- Stored records
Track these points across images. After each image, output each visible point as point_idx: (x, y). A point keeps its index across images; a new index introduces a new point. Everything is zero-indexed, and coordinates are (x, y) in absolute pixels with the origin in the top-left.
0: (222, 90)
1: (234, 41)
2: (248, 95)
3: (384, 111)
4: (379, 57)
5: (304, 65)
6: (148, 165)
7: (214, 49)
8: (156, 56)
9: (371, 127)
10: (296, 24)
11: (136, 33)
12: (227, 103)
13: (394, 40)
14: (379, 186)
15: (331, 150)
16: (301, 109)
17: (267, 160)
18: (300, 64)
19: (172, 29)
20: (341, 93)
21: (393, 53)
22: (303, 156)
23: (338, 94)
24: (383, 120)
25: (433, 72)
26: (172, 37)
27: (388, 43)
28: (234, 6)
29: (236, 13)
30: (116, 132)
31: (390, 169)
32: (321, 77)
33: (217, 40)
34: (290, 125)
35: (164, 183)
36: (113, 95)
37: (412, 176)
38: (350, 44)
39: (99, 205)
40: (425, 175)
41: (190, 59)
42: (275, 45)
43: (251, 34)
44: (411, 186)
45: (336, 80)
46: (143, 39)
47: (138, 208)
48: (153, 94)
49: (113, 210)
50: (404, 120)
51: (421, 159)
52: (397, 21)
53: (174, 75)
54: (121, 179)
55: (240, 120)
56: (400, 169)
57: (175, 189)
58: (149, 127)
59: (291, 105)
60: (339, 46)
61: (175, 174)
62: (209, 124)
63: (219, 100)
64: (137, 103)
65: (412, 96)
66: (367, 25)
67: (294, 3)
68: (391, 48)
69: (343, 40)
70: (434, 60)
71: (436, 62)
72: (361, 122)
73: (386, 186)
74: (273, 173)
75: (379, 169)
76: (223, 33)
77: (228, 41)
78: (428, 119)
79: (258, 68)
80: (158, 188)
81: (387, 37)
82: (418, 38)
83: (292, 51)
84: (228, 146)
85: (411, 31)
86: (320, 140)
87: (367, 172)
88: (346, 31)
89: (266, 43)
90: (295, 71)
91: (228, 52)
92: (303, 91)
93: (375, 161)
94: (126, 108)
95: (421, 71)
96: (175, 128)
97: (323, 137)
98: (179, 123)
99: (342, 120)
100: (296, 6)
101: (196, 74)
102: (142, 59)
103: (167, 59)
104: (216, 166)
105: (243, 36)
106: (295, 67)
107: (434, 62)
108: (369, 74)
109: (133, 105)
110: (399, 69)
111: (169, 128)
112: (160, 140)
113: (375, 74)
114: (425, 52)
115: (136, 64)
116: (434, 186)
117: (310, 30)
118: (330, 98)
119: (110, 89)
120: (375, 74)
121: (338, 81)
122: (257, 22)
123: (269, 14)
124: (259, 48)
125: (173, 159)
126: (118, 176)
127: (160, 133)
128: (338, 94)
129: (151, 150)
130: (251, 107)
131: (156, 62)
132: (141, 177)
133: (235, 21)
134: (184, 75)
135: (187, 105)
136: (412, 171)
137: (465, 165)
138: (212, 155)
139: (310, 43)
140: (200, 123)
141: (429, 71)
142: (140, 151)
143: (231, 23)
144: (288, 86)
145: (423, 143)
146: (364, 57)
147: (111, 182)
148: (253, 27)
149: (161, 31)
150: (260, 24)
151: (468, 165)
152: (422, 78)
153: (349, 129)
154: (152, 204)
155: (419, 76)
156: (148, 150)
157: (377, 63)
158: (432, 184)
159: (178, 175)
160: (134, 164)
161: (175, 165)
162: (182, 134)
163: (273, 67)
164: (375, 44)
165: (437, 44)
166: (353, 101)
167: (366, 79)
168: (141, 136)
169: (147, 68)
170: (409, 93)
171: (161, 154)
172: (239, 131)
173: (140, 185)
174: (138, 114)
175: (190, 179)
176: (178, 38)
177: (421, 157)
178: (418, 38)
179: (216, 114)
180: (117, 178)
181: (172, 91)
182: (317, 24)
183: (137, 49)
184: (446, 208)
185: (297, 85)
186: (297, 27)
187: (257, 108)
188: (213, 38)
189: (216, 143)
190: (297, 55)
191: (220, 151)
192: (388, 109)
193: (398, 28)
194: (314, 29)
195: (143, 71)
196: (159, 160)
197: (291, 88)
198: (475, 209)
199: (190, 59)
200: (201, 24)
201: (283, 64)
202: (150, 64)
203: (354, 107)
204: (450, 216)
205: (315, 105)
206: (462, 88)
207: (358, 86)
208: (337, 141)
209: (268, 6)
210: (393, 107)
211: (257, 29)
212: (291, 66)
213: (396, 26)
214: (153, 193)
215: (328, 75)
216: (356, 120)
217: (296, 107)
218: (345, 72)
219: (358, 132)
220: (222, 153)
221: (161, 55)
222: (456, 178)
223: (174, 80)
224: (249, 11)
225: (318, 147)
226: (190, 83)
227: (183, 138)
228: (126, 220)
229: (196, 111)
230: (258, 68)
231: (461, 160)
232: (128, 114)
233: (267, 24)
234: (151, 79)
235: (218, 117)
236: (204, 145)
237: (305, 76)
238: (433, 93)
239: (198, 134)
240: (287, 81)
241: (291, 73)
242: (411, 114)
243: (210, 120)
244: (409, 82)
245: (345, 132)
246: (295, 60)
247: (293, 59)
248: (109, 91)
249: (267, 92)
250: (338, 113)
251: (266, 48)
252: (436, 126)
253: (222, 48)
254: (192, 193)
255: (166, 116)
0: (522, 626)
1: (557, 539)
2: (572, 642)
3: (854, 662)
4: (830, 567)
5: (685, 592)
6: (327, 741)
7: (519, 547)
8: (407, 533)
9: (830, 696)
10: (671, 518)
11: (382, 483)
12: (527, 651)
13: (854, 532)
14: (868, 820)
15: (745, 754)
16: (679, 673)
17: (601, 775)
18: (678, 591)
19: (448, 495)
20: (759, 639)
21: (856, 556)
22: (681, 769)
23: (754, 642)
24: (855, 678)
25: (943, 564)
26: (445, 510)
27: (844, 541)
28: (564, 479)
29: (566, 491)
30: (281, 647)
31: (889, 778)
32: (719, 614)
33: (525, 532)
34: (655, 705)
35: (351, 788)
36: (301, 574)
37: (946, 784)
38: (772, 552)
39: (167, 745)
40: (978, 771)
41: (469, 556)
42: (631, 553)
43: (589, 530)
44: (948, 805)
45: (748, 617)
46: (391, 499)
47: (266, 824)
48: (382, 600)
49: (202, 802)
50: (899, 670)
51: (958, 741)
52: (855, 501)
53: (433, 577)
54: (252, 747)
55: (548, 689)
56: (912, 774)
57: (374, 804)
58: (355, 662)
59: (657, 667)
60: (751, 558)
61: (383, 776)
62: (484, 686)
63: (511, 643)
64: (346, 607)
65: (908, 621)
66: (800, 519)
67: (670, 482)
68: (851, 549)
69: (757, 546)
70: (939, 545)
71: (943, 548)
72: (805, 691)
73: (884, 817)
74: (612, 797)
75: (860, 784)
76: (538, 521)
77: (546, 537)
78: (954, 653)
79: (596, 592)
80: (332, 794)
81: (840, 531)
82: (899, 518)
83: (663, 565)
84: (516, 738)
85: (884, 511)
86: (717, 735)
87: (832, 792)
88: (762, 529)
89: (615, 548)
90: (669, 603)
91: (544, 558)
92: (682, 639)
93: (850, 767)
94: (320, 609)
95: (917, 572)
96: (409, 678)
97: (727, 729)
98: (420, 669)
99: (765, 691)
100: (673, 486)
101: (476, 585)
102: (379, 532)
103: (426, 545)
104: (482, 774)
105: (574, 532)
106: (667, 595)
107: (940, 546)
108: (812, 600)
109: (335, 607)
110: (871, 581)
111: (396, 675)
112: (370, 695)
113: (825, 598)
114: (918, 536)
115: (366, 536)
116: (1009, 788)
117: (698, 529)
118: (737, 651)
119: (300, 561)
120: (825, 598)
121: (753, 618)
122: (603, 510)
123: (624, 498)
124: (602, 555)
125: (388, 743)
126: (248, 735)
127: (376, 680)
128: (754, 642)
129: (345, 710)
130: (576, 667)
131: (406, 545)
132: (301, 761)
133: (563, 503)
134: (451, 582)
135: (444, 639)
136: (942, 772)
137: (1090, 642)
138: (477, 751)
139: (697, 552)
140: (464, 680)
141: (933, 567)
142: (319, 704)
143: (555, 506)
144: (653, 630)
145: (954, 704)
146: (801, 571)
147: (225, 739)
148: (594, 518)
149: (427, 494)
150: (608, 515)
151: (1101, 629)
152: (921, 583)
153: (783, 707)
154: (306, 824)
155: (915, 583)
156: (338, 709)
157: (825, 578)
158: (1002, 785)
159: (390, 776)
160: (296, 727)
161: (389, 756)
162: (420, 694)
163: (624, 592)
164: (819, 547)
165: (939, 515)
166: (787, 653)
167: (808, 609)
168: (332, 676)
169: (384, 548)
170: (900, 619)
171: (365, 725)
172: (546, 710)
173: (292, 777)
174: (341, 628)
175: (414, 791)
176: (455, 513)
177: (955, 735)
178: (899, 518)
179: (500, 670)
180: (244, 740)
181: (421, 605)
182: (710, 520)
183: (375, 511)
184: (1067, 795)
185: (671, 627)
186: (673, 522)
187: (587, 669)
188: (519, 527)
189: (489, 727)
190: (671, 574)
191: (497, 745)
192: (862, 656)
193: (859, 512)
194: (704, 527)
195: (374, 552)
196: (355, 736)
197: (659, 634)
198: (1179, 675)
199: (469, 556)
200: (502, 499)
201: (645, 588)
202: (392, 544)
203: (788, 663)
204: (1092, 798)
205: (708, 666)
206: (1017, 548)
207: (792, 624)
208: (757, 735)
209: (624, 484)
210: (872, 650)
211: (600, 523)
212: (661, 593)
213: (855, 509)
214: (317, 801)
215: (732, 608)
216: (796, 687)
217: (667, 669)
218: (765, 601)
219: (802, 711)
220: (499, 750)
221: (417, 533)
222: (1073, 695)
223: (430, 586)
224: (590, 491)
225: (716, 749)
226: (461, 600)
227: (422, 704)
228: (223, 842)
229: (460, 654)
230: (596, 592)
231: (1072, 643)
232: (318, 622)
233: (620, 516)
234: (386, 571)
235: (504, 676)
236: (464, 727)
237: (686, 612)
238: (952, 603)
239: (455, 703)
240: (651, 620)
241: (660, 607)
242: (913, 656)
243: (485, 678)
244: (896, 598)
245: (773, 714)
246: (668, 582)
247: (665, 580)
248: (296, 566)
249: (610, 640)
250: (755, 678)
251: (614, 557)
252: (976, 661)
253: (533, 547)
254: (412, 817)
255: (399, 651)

- Task prompt
Present the data above as a numbered list, from its first line through the line that contains "25: (433, 72)", with both of those lines included and blank lines omitted.

- Answer for the task
1. Track these points across images. After each image, output each visible point as point_idx: (x, y). A point keeps its index across images; a new index introduces a new point. Everything is zero-indexed, and coordinates are (x, y) in absolute pixels with the origin in the top-left.
2. 0: (222, 90)
3. 1: (234, 41)
4. 2: (248, 95)
5. 3: (384, 111)
6. 4: (379, 57)
7. 5: (304, 65)
8. 6: (148, 165)
9. 7: (214, 49)
10. 8: (156, 56)
11. 9: (371, 127)
12. 10: (296, 24)
13. 11: (136, 33)
14. 12: (227, 103)
15. 13: (394, 40)
16. 14: (379, 186)
17. 15: (331, 150)
18. 16: (301, 109)
19. 17: (267, 160)
20. 18: (300, 64)
21. 19: (172, 29)
22. 20: (341, 93)
23. 21: (393, 53)
24. 22: (303, 156)
25. 23: (338, 94)
26. 24: (383, 120)
27. 25: (433, 72)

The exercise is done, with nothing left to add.